# Your objective:
Counting only lines that contain the string "VEXT", how many are there in the data? Say the number alone.

# Change detection data:
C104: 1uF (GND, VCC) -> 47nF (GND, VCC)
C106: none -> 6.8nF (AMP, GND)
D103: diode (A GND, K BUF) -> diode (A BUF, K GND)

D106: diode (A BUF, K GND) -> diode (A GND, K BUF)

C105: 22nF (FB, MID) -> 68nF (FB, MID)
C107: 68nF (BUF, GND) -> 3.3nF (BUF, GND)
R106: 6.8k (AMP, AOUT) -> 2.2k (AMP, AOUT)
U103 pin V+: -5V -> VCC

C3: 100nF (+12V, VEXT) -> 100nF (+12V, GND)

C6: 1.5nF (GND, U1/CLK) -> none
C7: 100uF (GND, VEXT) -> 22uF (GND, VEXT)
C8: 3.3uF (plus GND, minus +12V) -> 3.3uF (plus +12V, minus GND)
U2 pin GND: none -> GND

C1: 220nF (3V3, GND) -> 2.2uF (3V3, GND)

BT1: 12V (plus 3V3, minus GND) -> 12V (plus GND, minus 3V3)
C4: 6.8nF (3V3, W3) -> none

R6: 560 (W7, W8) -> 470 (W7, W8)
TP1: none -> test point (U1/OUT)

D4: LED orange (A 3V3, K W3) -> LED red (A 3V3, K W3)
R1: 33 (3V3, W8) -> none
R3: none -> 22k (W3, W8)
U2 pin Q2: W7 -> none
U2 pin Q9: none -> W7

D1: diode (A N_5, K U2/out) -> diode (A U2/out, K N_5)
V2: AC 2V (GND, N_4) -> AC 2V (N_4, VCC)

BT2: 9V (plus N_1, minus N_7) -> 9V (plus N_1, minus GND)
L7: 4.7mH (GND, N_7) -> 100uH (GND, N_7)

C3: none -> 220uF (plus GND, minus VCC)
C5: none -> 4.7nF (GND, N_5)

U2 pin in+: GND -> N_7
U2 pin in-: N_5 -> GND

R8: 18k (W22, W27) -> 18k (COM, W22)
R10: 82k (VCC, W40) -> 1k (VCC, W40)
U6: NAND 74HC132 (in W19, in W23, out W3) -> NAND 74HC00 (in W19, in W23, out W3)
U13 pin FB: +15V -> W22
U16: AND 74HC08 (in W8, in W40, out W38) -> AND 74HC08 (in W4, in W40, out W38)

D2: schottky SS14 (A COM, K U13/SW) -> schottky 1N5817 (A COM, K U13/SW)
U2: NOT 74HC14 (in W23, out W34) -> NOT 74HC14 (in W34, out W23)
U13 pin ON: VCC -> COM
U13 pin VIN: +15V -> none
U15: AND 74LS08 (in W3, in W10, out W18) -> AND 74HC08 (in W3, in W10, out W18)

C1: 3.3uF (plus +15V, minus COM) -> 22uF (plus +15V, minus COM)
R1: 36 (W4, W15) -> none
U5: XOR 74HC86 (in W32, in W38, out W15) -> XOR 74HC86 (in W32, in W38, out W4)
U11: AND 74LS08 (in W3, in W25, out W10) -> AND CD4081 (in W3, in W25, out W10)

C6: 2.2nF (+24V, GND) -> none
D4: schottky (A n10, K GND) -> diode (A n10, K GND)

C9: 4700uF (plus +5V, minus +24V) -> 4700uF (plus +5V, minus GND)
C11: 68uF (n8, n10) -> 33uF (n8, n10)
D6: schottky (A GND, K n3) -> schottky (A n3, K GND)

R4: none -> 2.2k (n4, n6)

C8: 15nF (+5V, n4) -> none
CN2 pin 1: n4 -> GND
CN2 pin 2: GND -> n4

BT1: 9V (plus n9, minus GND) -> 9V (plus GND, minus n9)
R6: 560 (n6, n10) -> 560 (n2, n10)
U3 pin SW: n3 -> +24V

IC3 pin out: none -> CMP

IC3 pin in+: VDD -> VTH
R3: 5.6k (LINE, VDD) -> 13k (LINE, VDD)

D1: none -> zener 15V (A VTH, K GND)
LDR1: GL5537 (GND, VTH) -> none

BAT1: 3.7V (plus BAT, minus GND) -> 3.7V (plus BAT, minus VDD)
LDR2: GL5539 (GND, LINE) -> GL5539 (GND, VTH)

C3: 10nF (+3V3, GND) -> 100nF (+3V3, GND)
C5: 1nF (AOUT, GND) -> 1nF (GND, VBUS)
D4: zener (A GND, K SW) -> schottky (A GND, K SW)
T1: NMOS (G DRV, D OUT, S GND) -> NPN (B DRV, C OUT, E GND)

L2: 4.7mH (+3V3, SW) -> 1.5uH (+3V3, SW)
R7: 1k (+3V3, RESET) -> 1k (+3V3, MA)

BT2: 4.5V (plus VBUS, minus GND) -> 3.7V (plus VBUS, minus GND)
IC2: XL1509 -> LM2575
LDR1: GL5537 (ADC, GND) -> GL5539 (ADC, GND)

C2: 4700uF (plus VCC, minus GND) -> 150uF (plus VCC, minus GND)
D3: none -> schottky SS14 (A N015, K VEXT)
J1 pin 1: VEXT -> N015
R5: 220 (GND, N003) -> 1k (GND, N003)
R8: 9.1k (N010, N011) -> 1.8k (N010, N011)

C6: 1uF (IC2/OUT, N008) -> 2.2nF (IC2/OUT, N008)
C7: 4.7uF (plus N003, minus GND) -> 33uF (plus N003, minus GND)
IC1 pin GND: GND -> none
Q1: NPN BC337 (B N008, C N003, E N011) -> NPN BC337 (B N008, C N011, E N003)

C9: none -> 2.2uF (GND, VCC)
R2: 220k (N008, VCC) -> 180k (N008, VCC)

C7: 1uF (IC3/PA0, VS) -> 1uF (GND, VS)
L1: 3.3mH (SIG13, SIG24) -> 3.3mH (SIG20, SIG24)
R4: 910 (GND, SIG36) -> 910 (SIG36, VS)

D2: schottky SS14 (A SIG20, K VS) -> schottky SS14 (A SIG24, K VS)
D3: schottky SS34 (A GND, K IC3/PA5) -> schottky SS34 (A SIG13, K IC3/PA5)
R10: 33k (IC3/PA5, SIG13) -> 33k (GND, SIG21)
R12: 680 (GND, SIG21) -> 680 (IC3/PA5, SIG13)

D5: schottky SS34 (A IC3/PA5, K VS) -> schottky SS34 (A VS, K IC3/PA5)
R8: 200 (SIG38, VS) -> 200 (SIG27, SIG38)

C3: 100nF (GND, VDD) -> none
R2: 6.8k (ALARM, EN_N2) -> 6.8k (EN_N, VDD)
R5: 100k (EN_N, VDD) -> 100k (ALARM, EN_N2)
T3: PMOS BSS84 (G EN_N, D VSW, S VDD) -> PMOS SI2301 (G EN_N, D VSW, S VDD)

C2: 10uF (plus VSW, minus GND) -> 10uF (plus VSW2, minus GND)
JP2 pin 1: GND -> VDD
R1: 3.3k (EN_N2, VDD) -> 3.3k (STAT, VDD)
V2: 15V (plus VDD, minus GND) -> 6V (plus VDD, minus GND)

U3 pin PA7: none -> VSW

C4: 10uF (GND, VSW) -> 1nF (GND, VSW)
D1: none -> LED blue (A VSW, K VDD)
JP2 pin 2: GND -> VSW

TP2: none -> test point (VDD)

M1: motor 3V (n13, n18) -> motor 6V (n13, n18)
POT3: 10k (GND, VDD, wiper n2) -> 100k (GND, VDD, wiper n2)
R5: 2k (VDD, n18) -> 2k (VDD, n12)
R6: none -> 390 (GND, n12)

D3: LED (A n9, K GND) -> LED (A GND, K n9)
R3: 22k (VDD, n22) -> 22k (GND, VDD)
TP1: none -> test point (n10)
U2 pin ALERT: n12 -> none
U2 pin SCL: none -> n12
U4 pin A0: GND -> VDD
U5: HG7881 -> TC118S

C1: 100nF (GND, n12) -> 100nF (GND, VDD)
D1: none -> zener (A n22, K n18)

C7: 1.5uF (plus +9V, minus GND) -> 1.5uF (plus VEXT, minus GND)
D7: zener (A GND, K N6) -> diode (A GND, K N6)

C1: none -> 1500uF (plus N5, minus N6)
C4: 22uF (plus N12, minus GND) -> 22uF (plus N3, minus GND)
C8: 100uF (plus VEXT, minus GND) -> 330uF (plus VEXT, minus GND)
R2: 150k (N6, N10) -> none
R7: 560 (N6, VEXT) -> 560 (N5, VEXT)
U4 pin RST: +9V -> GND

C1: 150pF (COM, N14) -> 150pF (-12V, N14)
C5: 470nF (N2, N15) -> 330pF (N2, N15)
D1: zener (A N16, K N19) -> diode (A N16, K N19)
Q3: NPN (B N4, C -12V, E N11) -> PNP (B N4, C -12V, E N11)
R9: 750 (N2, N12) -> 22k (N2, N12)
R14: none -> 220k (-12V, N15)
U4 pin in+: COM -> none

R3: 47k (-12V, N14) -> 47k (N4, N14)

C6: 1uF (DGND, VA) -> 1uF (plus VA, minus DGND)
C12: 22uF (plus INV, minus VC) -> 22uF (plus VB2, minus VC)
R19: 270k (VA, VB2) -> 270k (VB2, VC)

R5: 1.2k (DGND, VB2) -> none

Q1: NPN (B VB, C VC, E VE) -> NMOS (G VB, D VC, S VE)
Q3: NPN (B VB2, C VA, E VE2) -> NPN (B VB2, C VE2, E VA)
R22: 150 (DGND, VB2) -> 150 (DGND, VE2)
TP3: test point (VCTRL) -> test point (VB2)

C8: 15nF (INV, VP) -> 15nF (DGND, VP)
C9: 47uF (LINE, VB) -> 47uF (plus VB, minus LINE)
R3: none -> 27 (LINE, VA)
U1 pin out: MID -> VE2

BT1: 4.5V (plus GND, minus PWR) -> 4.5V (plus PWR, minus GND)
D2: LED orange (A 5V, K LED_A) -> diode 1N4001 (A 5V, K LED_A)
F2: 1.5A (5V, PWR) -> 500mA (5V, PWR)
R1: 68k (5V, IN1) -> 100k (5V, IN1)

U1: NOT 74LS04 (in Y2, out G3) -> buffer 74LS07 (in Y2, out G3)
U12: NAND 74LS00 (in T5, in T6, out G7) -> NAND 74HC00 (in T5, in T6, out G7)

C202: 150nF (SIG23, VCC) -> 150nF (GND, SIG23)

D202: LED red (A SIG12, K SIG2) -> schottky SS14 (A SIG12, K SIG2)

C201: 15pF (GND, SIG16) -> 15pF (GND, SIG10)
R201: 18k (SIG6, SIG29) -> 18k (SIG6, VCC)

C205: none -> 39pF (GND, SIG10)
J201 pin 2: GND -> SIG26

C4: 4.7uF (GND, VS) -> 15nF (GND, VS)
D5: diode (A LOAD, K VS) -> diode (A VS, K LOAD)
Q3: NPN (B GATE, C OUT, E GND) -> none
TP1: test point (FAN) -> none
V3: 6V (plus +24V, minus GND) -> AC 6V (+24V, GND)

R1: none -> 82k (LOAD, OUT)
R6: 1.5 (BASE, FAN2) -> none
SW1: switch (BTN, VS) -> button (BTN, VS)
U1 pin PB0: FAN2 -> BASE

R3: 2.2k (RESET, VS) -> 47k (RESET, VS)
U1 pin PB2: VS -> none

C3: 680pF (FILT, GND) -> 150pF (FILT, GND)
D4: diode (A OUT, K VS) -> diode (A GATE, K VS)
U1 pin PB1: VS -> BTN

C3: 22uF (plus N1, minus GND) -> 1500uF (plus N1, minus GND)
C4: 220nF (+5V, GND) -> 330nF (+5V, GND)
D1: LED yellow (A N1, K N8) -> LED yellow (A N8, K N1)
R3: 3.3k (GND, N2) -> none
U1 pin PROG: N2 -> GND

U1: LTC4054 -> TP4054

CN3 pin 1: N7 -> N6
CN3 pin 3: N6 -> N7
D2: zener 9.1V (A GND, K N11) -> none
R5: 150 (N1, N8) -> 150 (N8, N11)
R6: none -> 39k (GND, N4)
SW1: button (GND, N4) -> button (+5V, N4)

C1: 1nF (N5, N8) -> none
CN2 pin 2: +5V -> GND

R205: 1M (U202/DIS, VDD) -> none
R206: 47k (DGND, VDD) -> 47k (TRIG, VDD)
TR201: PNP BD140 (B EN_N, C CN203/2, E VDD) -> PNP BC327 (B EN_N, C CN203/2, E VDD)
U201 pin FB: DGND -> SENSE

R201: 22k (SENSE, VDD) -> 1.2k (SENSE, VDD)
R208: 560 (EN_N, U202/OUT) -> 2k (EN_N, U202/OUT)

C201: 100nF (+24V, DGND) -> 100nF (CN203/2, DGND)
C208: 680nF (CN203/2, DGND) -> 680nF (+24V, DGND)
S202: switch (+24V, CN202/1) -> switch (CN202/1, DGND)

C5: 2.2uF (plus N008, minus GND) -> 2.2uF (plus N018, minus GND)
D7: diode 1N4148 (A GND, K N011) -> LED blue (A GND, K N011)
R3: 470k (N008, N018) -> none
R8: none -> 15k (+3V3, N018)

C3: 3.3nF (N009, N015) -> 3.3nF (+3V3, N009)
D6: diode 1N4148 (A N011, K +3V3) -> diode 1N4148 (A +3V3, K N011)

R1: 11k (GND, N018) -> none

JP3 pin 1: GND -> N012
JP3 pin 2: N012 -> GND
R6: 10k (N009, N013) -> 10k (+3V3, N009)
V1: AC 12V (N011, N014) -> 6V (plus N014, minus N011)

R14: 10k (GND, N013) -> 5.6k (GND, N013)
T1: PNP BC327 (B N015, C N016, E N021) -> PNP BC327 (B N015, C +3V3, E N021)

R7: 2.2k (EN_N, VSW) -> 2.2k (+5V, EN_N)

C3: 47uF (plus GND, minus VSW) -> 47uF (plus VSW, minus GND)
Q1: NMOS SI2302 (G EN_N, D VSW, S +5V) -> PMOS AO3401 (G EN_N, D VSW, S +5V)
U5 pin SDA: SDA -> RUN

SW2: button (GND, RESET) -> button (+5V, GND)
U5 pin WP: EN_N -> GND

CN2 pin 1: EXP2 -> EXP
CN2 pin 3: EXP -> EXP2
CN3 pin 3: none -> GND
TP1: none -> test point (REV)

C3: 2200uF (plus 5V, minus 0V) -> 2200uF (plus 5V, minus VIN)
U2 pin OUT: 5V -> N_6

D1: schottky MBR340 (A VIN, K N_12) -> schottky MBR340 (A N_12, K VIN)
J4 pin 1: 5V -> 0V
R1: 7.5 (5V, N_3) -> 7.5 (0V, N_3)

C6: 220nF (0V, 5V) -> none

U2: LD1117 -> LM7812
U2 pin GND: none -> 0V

# Answer to this problem:
7